= Beginning of Section =

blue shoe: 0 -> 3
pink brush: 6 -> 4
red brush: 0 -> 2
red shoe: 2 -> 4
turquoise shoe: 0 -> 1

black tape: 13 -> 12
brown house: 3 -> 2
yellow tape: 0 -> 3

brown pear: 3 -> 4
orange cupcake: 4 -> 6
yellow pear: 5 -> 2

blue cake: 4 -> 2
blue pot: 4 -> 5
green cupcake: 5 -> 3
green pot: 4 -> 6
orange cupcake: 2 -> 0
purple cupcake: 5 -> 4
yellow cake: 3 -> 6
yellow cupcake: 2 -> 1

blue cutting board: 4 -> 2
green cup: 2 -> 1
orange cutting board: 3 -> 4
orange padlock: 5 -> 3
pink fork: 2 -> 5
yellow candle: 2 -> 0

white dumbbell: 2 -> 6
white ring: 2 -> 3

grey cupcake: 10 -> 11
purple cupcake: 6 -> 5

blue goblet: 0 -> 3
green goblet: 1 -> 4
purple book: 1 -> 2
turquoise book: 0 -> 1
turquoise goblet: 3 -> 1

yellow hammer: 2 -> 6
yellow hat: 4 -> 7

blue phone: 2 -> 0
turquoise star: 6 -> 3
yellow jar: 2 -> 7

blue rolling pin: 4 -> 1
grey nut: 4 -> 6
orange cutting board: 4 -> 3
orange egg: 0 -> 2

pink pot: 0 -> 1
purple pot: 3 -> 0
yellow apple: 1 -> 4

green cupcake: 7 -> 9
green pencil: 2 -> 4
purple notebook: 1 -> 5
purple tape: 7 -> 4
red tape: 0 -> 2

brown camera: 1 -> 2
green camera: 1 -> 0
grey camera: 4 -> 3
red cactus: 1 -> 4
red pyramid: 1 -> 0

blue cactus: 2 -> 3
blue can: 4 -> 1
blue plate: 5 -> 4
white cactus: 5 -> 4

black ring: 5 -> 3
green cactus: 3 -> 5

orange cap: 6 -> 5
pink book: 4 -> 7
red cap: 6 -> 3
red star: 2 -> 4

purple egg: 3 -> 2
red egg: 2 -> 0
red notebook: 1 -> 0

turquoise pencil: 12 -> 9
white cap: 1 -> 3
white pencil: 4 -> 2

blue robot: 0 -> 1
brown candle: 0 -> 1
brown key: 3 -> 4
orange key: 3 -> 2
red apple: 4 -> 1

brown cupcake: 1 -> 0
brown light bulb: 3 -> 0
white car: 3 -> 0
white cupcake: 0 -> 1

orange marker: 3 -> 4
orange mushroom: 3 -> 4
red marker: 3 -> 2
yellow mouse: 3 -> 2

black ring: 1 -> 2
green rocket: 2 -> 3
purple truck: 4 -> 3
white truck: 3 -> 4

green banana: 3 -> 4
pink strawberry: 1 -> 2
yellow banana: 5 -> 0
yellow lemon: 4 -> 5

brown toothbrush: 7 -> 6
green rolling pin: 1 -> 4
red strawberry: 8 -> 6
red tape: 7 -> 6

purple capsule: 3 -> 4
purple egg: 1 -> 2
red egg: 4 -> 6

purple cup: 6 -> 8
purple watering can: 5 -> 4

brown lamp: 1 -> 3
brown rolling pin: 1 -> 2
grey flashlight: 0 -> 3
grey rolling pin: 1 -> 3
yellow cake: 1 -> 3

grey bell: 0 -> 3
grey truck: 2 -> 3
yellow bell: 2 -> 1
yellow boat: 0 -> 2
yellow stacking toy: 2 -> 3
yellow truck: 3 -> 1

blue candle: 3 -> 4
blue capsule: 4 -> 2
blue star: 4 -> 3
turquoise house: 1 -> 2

= End of Section =

Task requirements:
Could you restate the records above word for word?

Response below:
blue shoe: 0 -> 3
pink brush: 6 -> 4
red brush: 0 -> 2
red shoe: 2 -> 4
turquoise shoe: 0 -> 1

black tape: 13 -> 12
brown house: 3 -> 2
yellow tape: 0 -> 3

brown pear: 3 -> 4
orange cupcake: 4 -> 6
yellow pear: 5 -> 2

blue cake: 4 -> 2
blue pot: 4 -> 5
green cupcake: 5 -> 3
green pot: 4 -> 6
orange cupcake: 2 -> 0
purple cupcake: 5 -> 4
yellow cake: 3 -> 6
yellow cupcake: 2 -> 1

blue cutting board: 4 -> 2
green cup: 2 -> 1
orange cutting board: 3 -> 4
orange padlock: 5 -> 3
pink fork: 2 -> 5
yellow candle: 2 -> 0

white dumbbell: 2 -> 6
white ring: 2 -> 3

grey cupcake: 10 -> 11
purple cupcake: 6 -> 5

blue goblet: 0 -> 3
green goblet: 1 -> 4
purple book: 1 -> 2
turquoise book: 0 -> 1
turquoise goblet: 3 -> 1

yellow hammer: 2 -> 6
yellow hat: 4 -> 7

blue phone: 2 -> 0
turquoise star: 6 -> 3
yellow jar: 2 -> 7

blue rolling pin: 4 -> 1
grey nut: 4 -> 6
orange cutting board: 4 -> 3
orange egg: 0 -> 2

pink pot: 0 -> 1
purple pot: 3 -> 0
yellow apple: 1 -> 4

green cupcake: 7 -> 9
green pencil: 2 -> 4
purple notebook: 1 -> 5
purple tape: 7 -> 4
red tape: 0 -> 2

brown camera: 1 -> 2
green camera: 1 -> 0
grey camera: 4 -> 3
red cactus: 1 -> 4
red pyramid: 1 -> 0

blue cactus: 2 -> 3
blue can: 4 -> 1
blue plate: 5 -> 4
white cactus: 5 -> 4

black ring: 5 -> 3
green cactus: 3 -> 5

orange cap: 6 -> 5
pink book: 4 -> 7
red cap: 6 -> 3
red star: 2 -> 4

purple egg: 3 -> 2
red egg: 2 -> 0
red notebook: 1 -> 0

turquoise pencil: 12 -> 9
white cap: 1 -> 3
white pencil: 4 -> 2

blue robot: 0 -> 1
brown candle: 0 -> 1
brown key: 3 -> 4
orange key: 3 -> 2
red apple: 4 -> 1

brown cupcake: 1 -> 0
brown light bulb: 3 -> 0
white car: 3 -> 0
white cupcake: 0 -> 1

orange marker: 3 -> 4
orange mushroom: 3 -> 4
red marker: 3 -> 2
yellow mouse: 3 -> 2

black ring: 1 -> 2
green rocket: 2 -> 3
purple truck: 4 -> 3
white truck: 3 -> 4

green banana: 3 -> 4
pink strawberry: 1 -> 2
yellow banana: 5 -> 0
yellow lemon: 4 -> 5

brown toothbrush: 7 -> 6
green rolling pin: 1 -> 4
red strawberry: 8 -> 6
red tape: 7 -> 6

purple capsule: 3 -> 4
purple egg: 1 -> 2
red egg: 4 -> 6

purple cup: 6 -> 8
purple watering can: 5 -> 4

brown lamp: 1 -> 3
brown rolling pin: 1 -> 2
grey flashlight: 0 -> 3
grey rolling pin: 1 -> 3
yellow cake: 1 -> 3

grey bell: 0 -> 3
grey truck: 2 -> 3
yellow bell: 2 -> 1
yellow boat: 0 -> 2
yellow stacking toy: 2 -> 3
yellow truck: 3 -> 1

blue candle: 3 -> 4
blue capsule: 4 -> 2
blue star: 4 -> 3
turquoise house: 1 -> 2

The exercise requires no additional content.